#### Exercise objective:
Somewhere below is a line with "R17: 82k (n4, n15) -> 82k (IC3/out, n4)" and, later, a line with "R16: 22k (3V3, IC3/out)"; repeat those two lines and all the lines between them, exactly as they are.

_ _ _ _ _

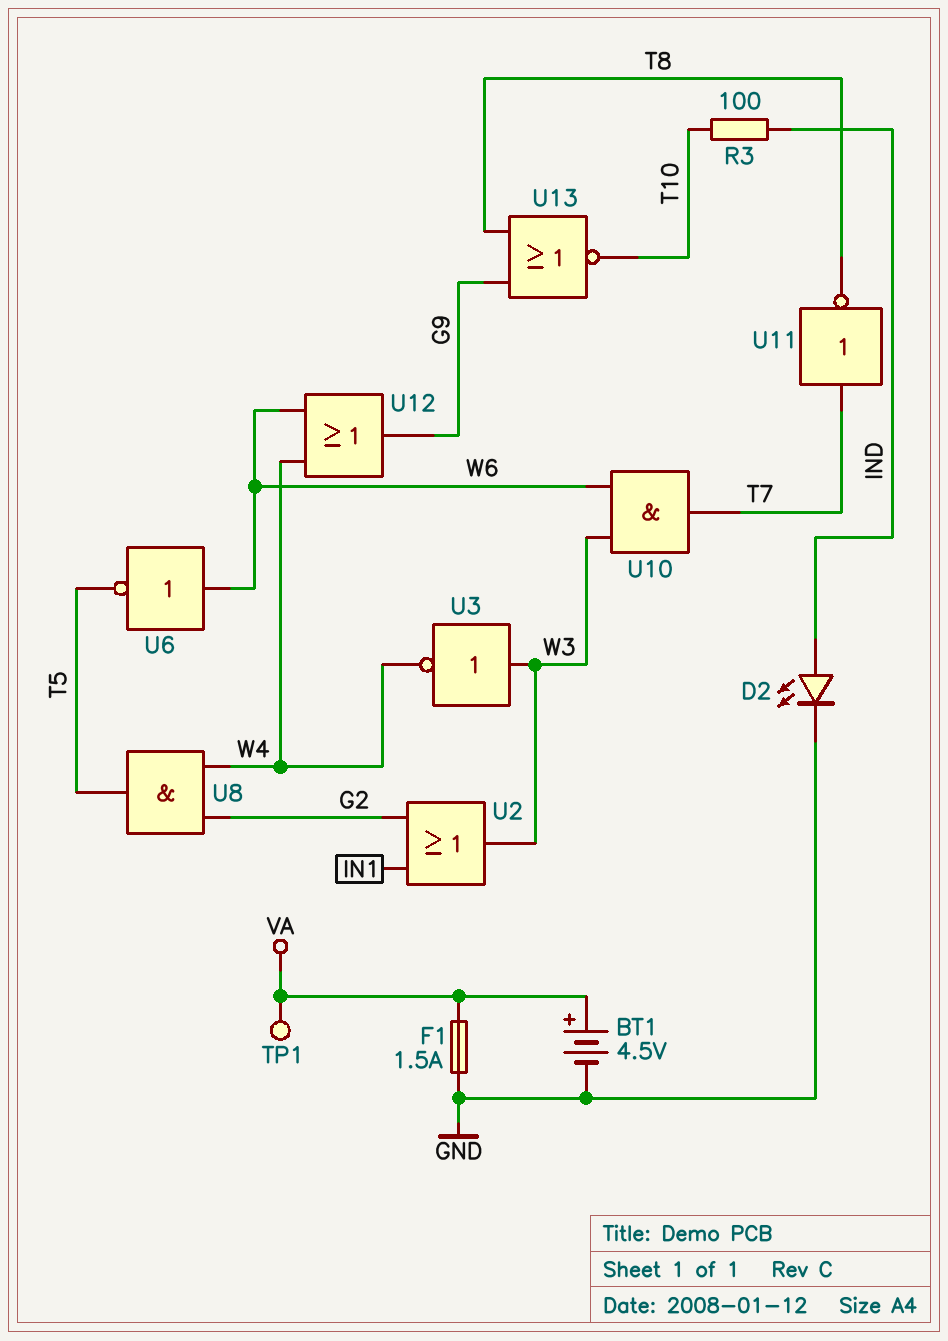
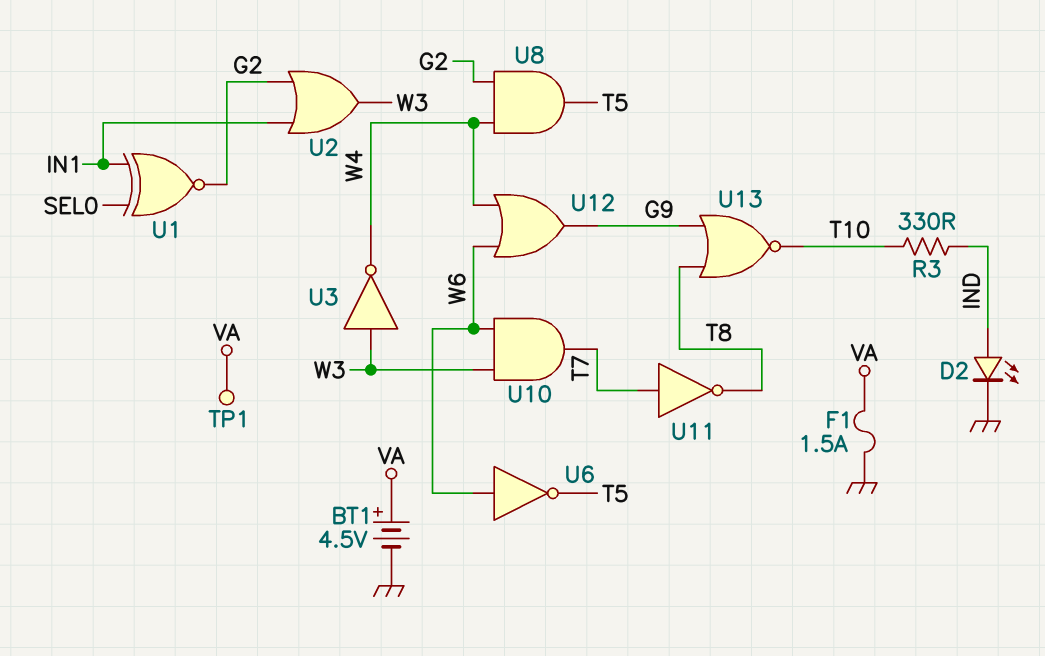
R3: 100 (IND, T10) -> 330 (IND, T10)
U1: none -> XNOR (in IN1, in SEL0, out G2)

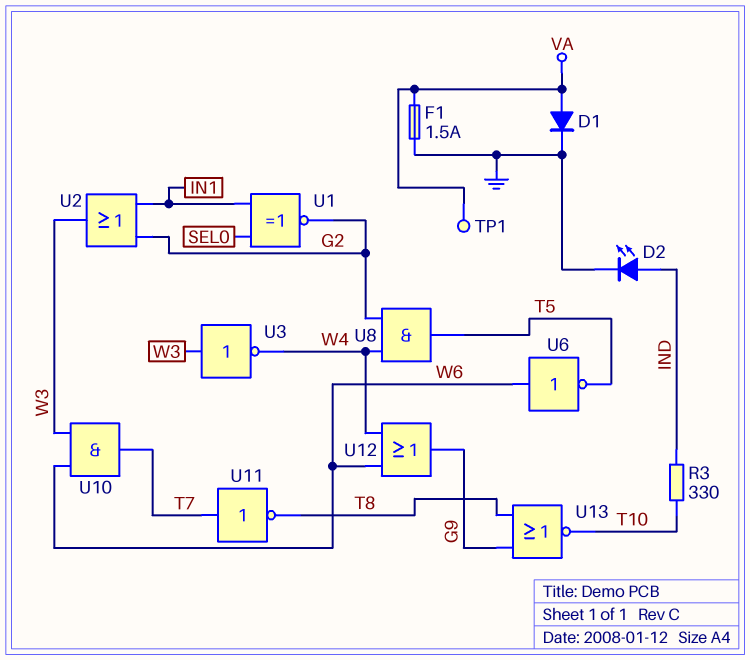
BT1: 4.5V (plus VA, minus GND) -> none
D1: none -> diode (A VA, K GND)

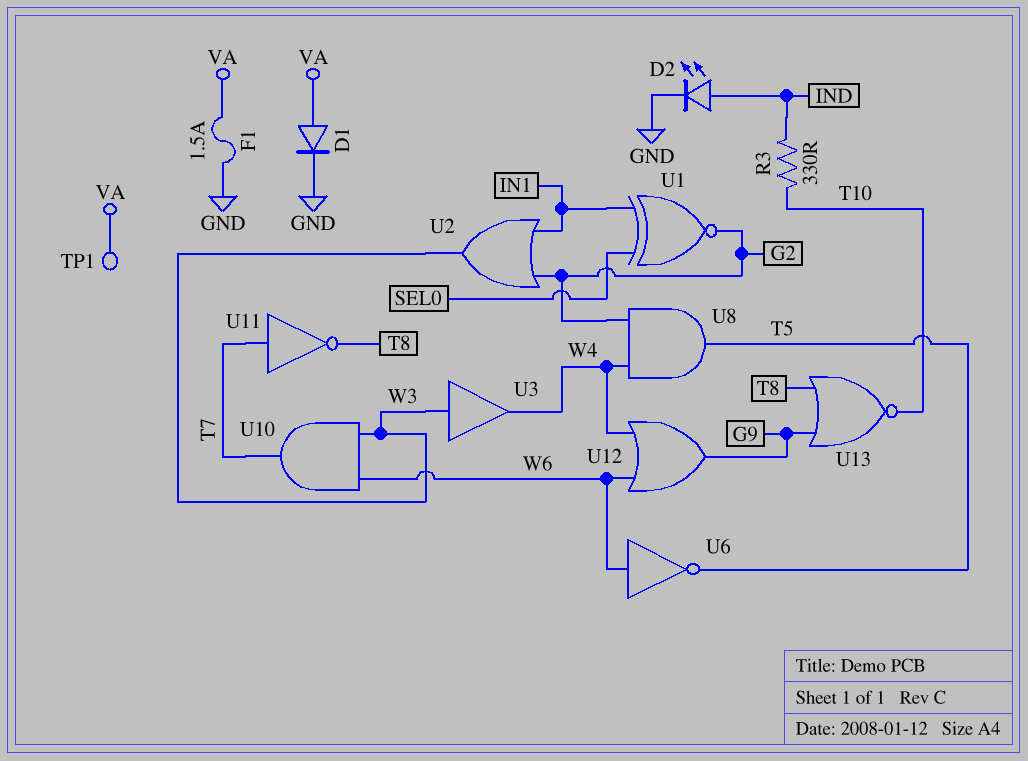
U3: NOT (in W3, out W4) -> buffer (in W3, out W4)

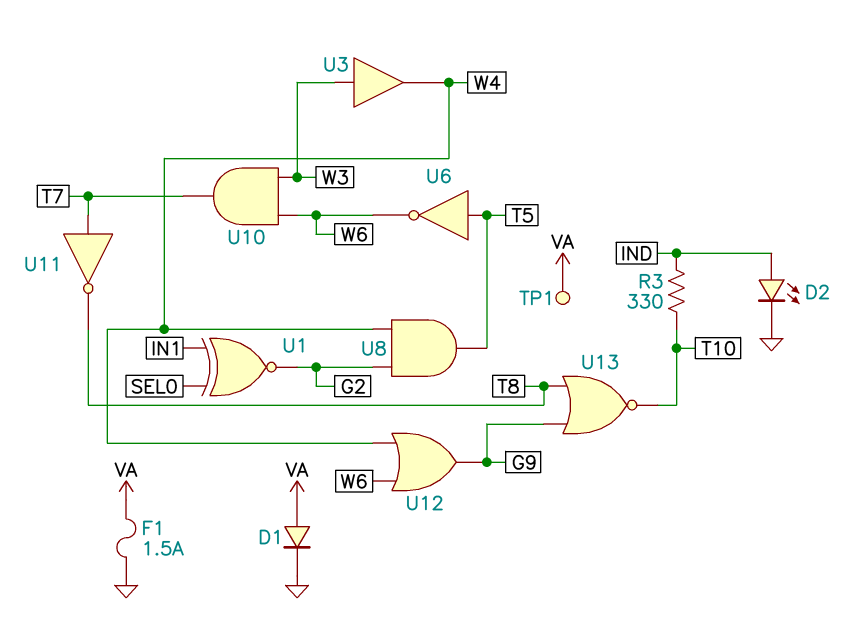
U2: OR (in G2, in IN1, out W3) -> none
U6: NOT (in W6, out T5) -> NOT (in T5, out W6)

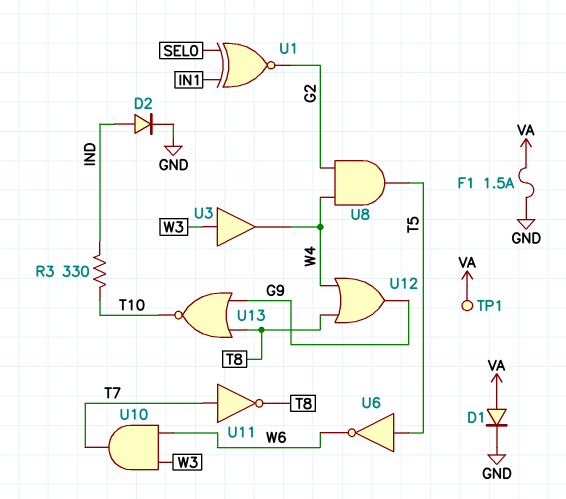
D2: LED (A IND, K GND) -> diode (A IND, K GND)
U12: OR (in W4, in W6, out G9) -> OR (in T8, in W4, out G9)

_ _ _ _ _

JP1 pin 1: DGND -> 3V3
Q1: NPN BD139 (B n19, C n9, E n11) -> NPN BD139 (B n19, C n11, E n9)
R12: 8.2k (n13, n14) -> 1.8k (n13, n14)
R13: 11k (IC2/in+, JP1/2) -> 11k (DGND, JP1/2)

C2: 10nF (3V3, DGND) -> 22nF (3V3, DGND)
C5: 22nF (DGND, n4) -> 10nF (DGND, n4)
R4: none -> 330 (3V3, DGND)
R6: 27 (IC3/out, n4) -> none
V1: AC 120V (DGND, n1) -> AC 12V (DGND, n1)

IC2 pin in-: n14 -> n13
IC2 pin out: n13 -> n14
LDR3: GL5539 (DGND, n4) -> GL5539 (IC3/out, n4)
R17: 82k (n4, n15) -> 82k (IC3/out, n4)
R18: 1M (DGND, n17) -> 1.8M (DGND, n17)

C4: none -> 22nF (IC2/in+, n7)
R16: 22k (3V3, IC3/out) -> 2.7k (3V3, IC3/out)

_ _ _ _ _

#### Task output:
R17: 82k (n4, n15) -> 82k (IC3/out, n4)
R18: 1M (DGND, n17) -> 1.8M (DGND, n17)

C4: none -> 22nF (IC2/in+, n7)
R16: 22k (3V3, IC3/out) -> 2.7k (3V3, IC3/out)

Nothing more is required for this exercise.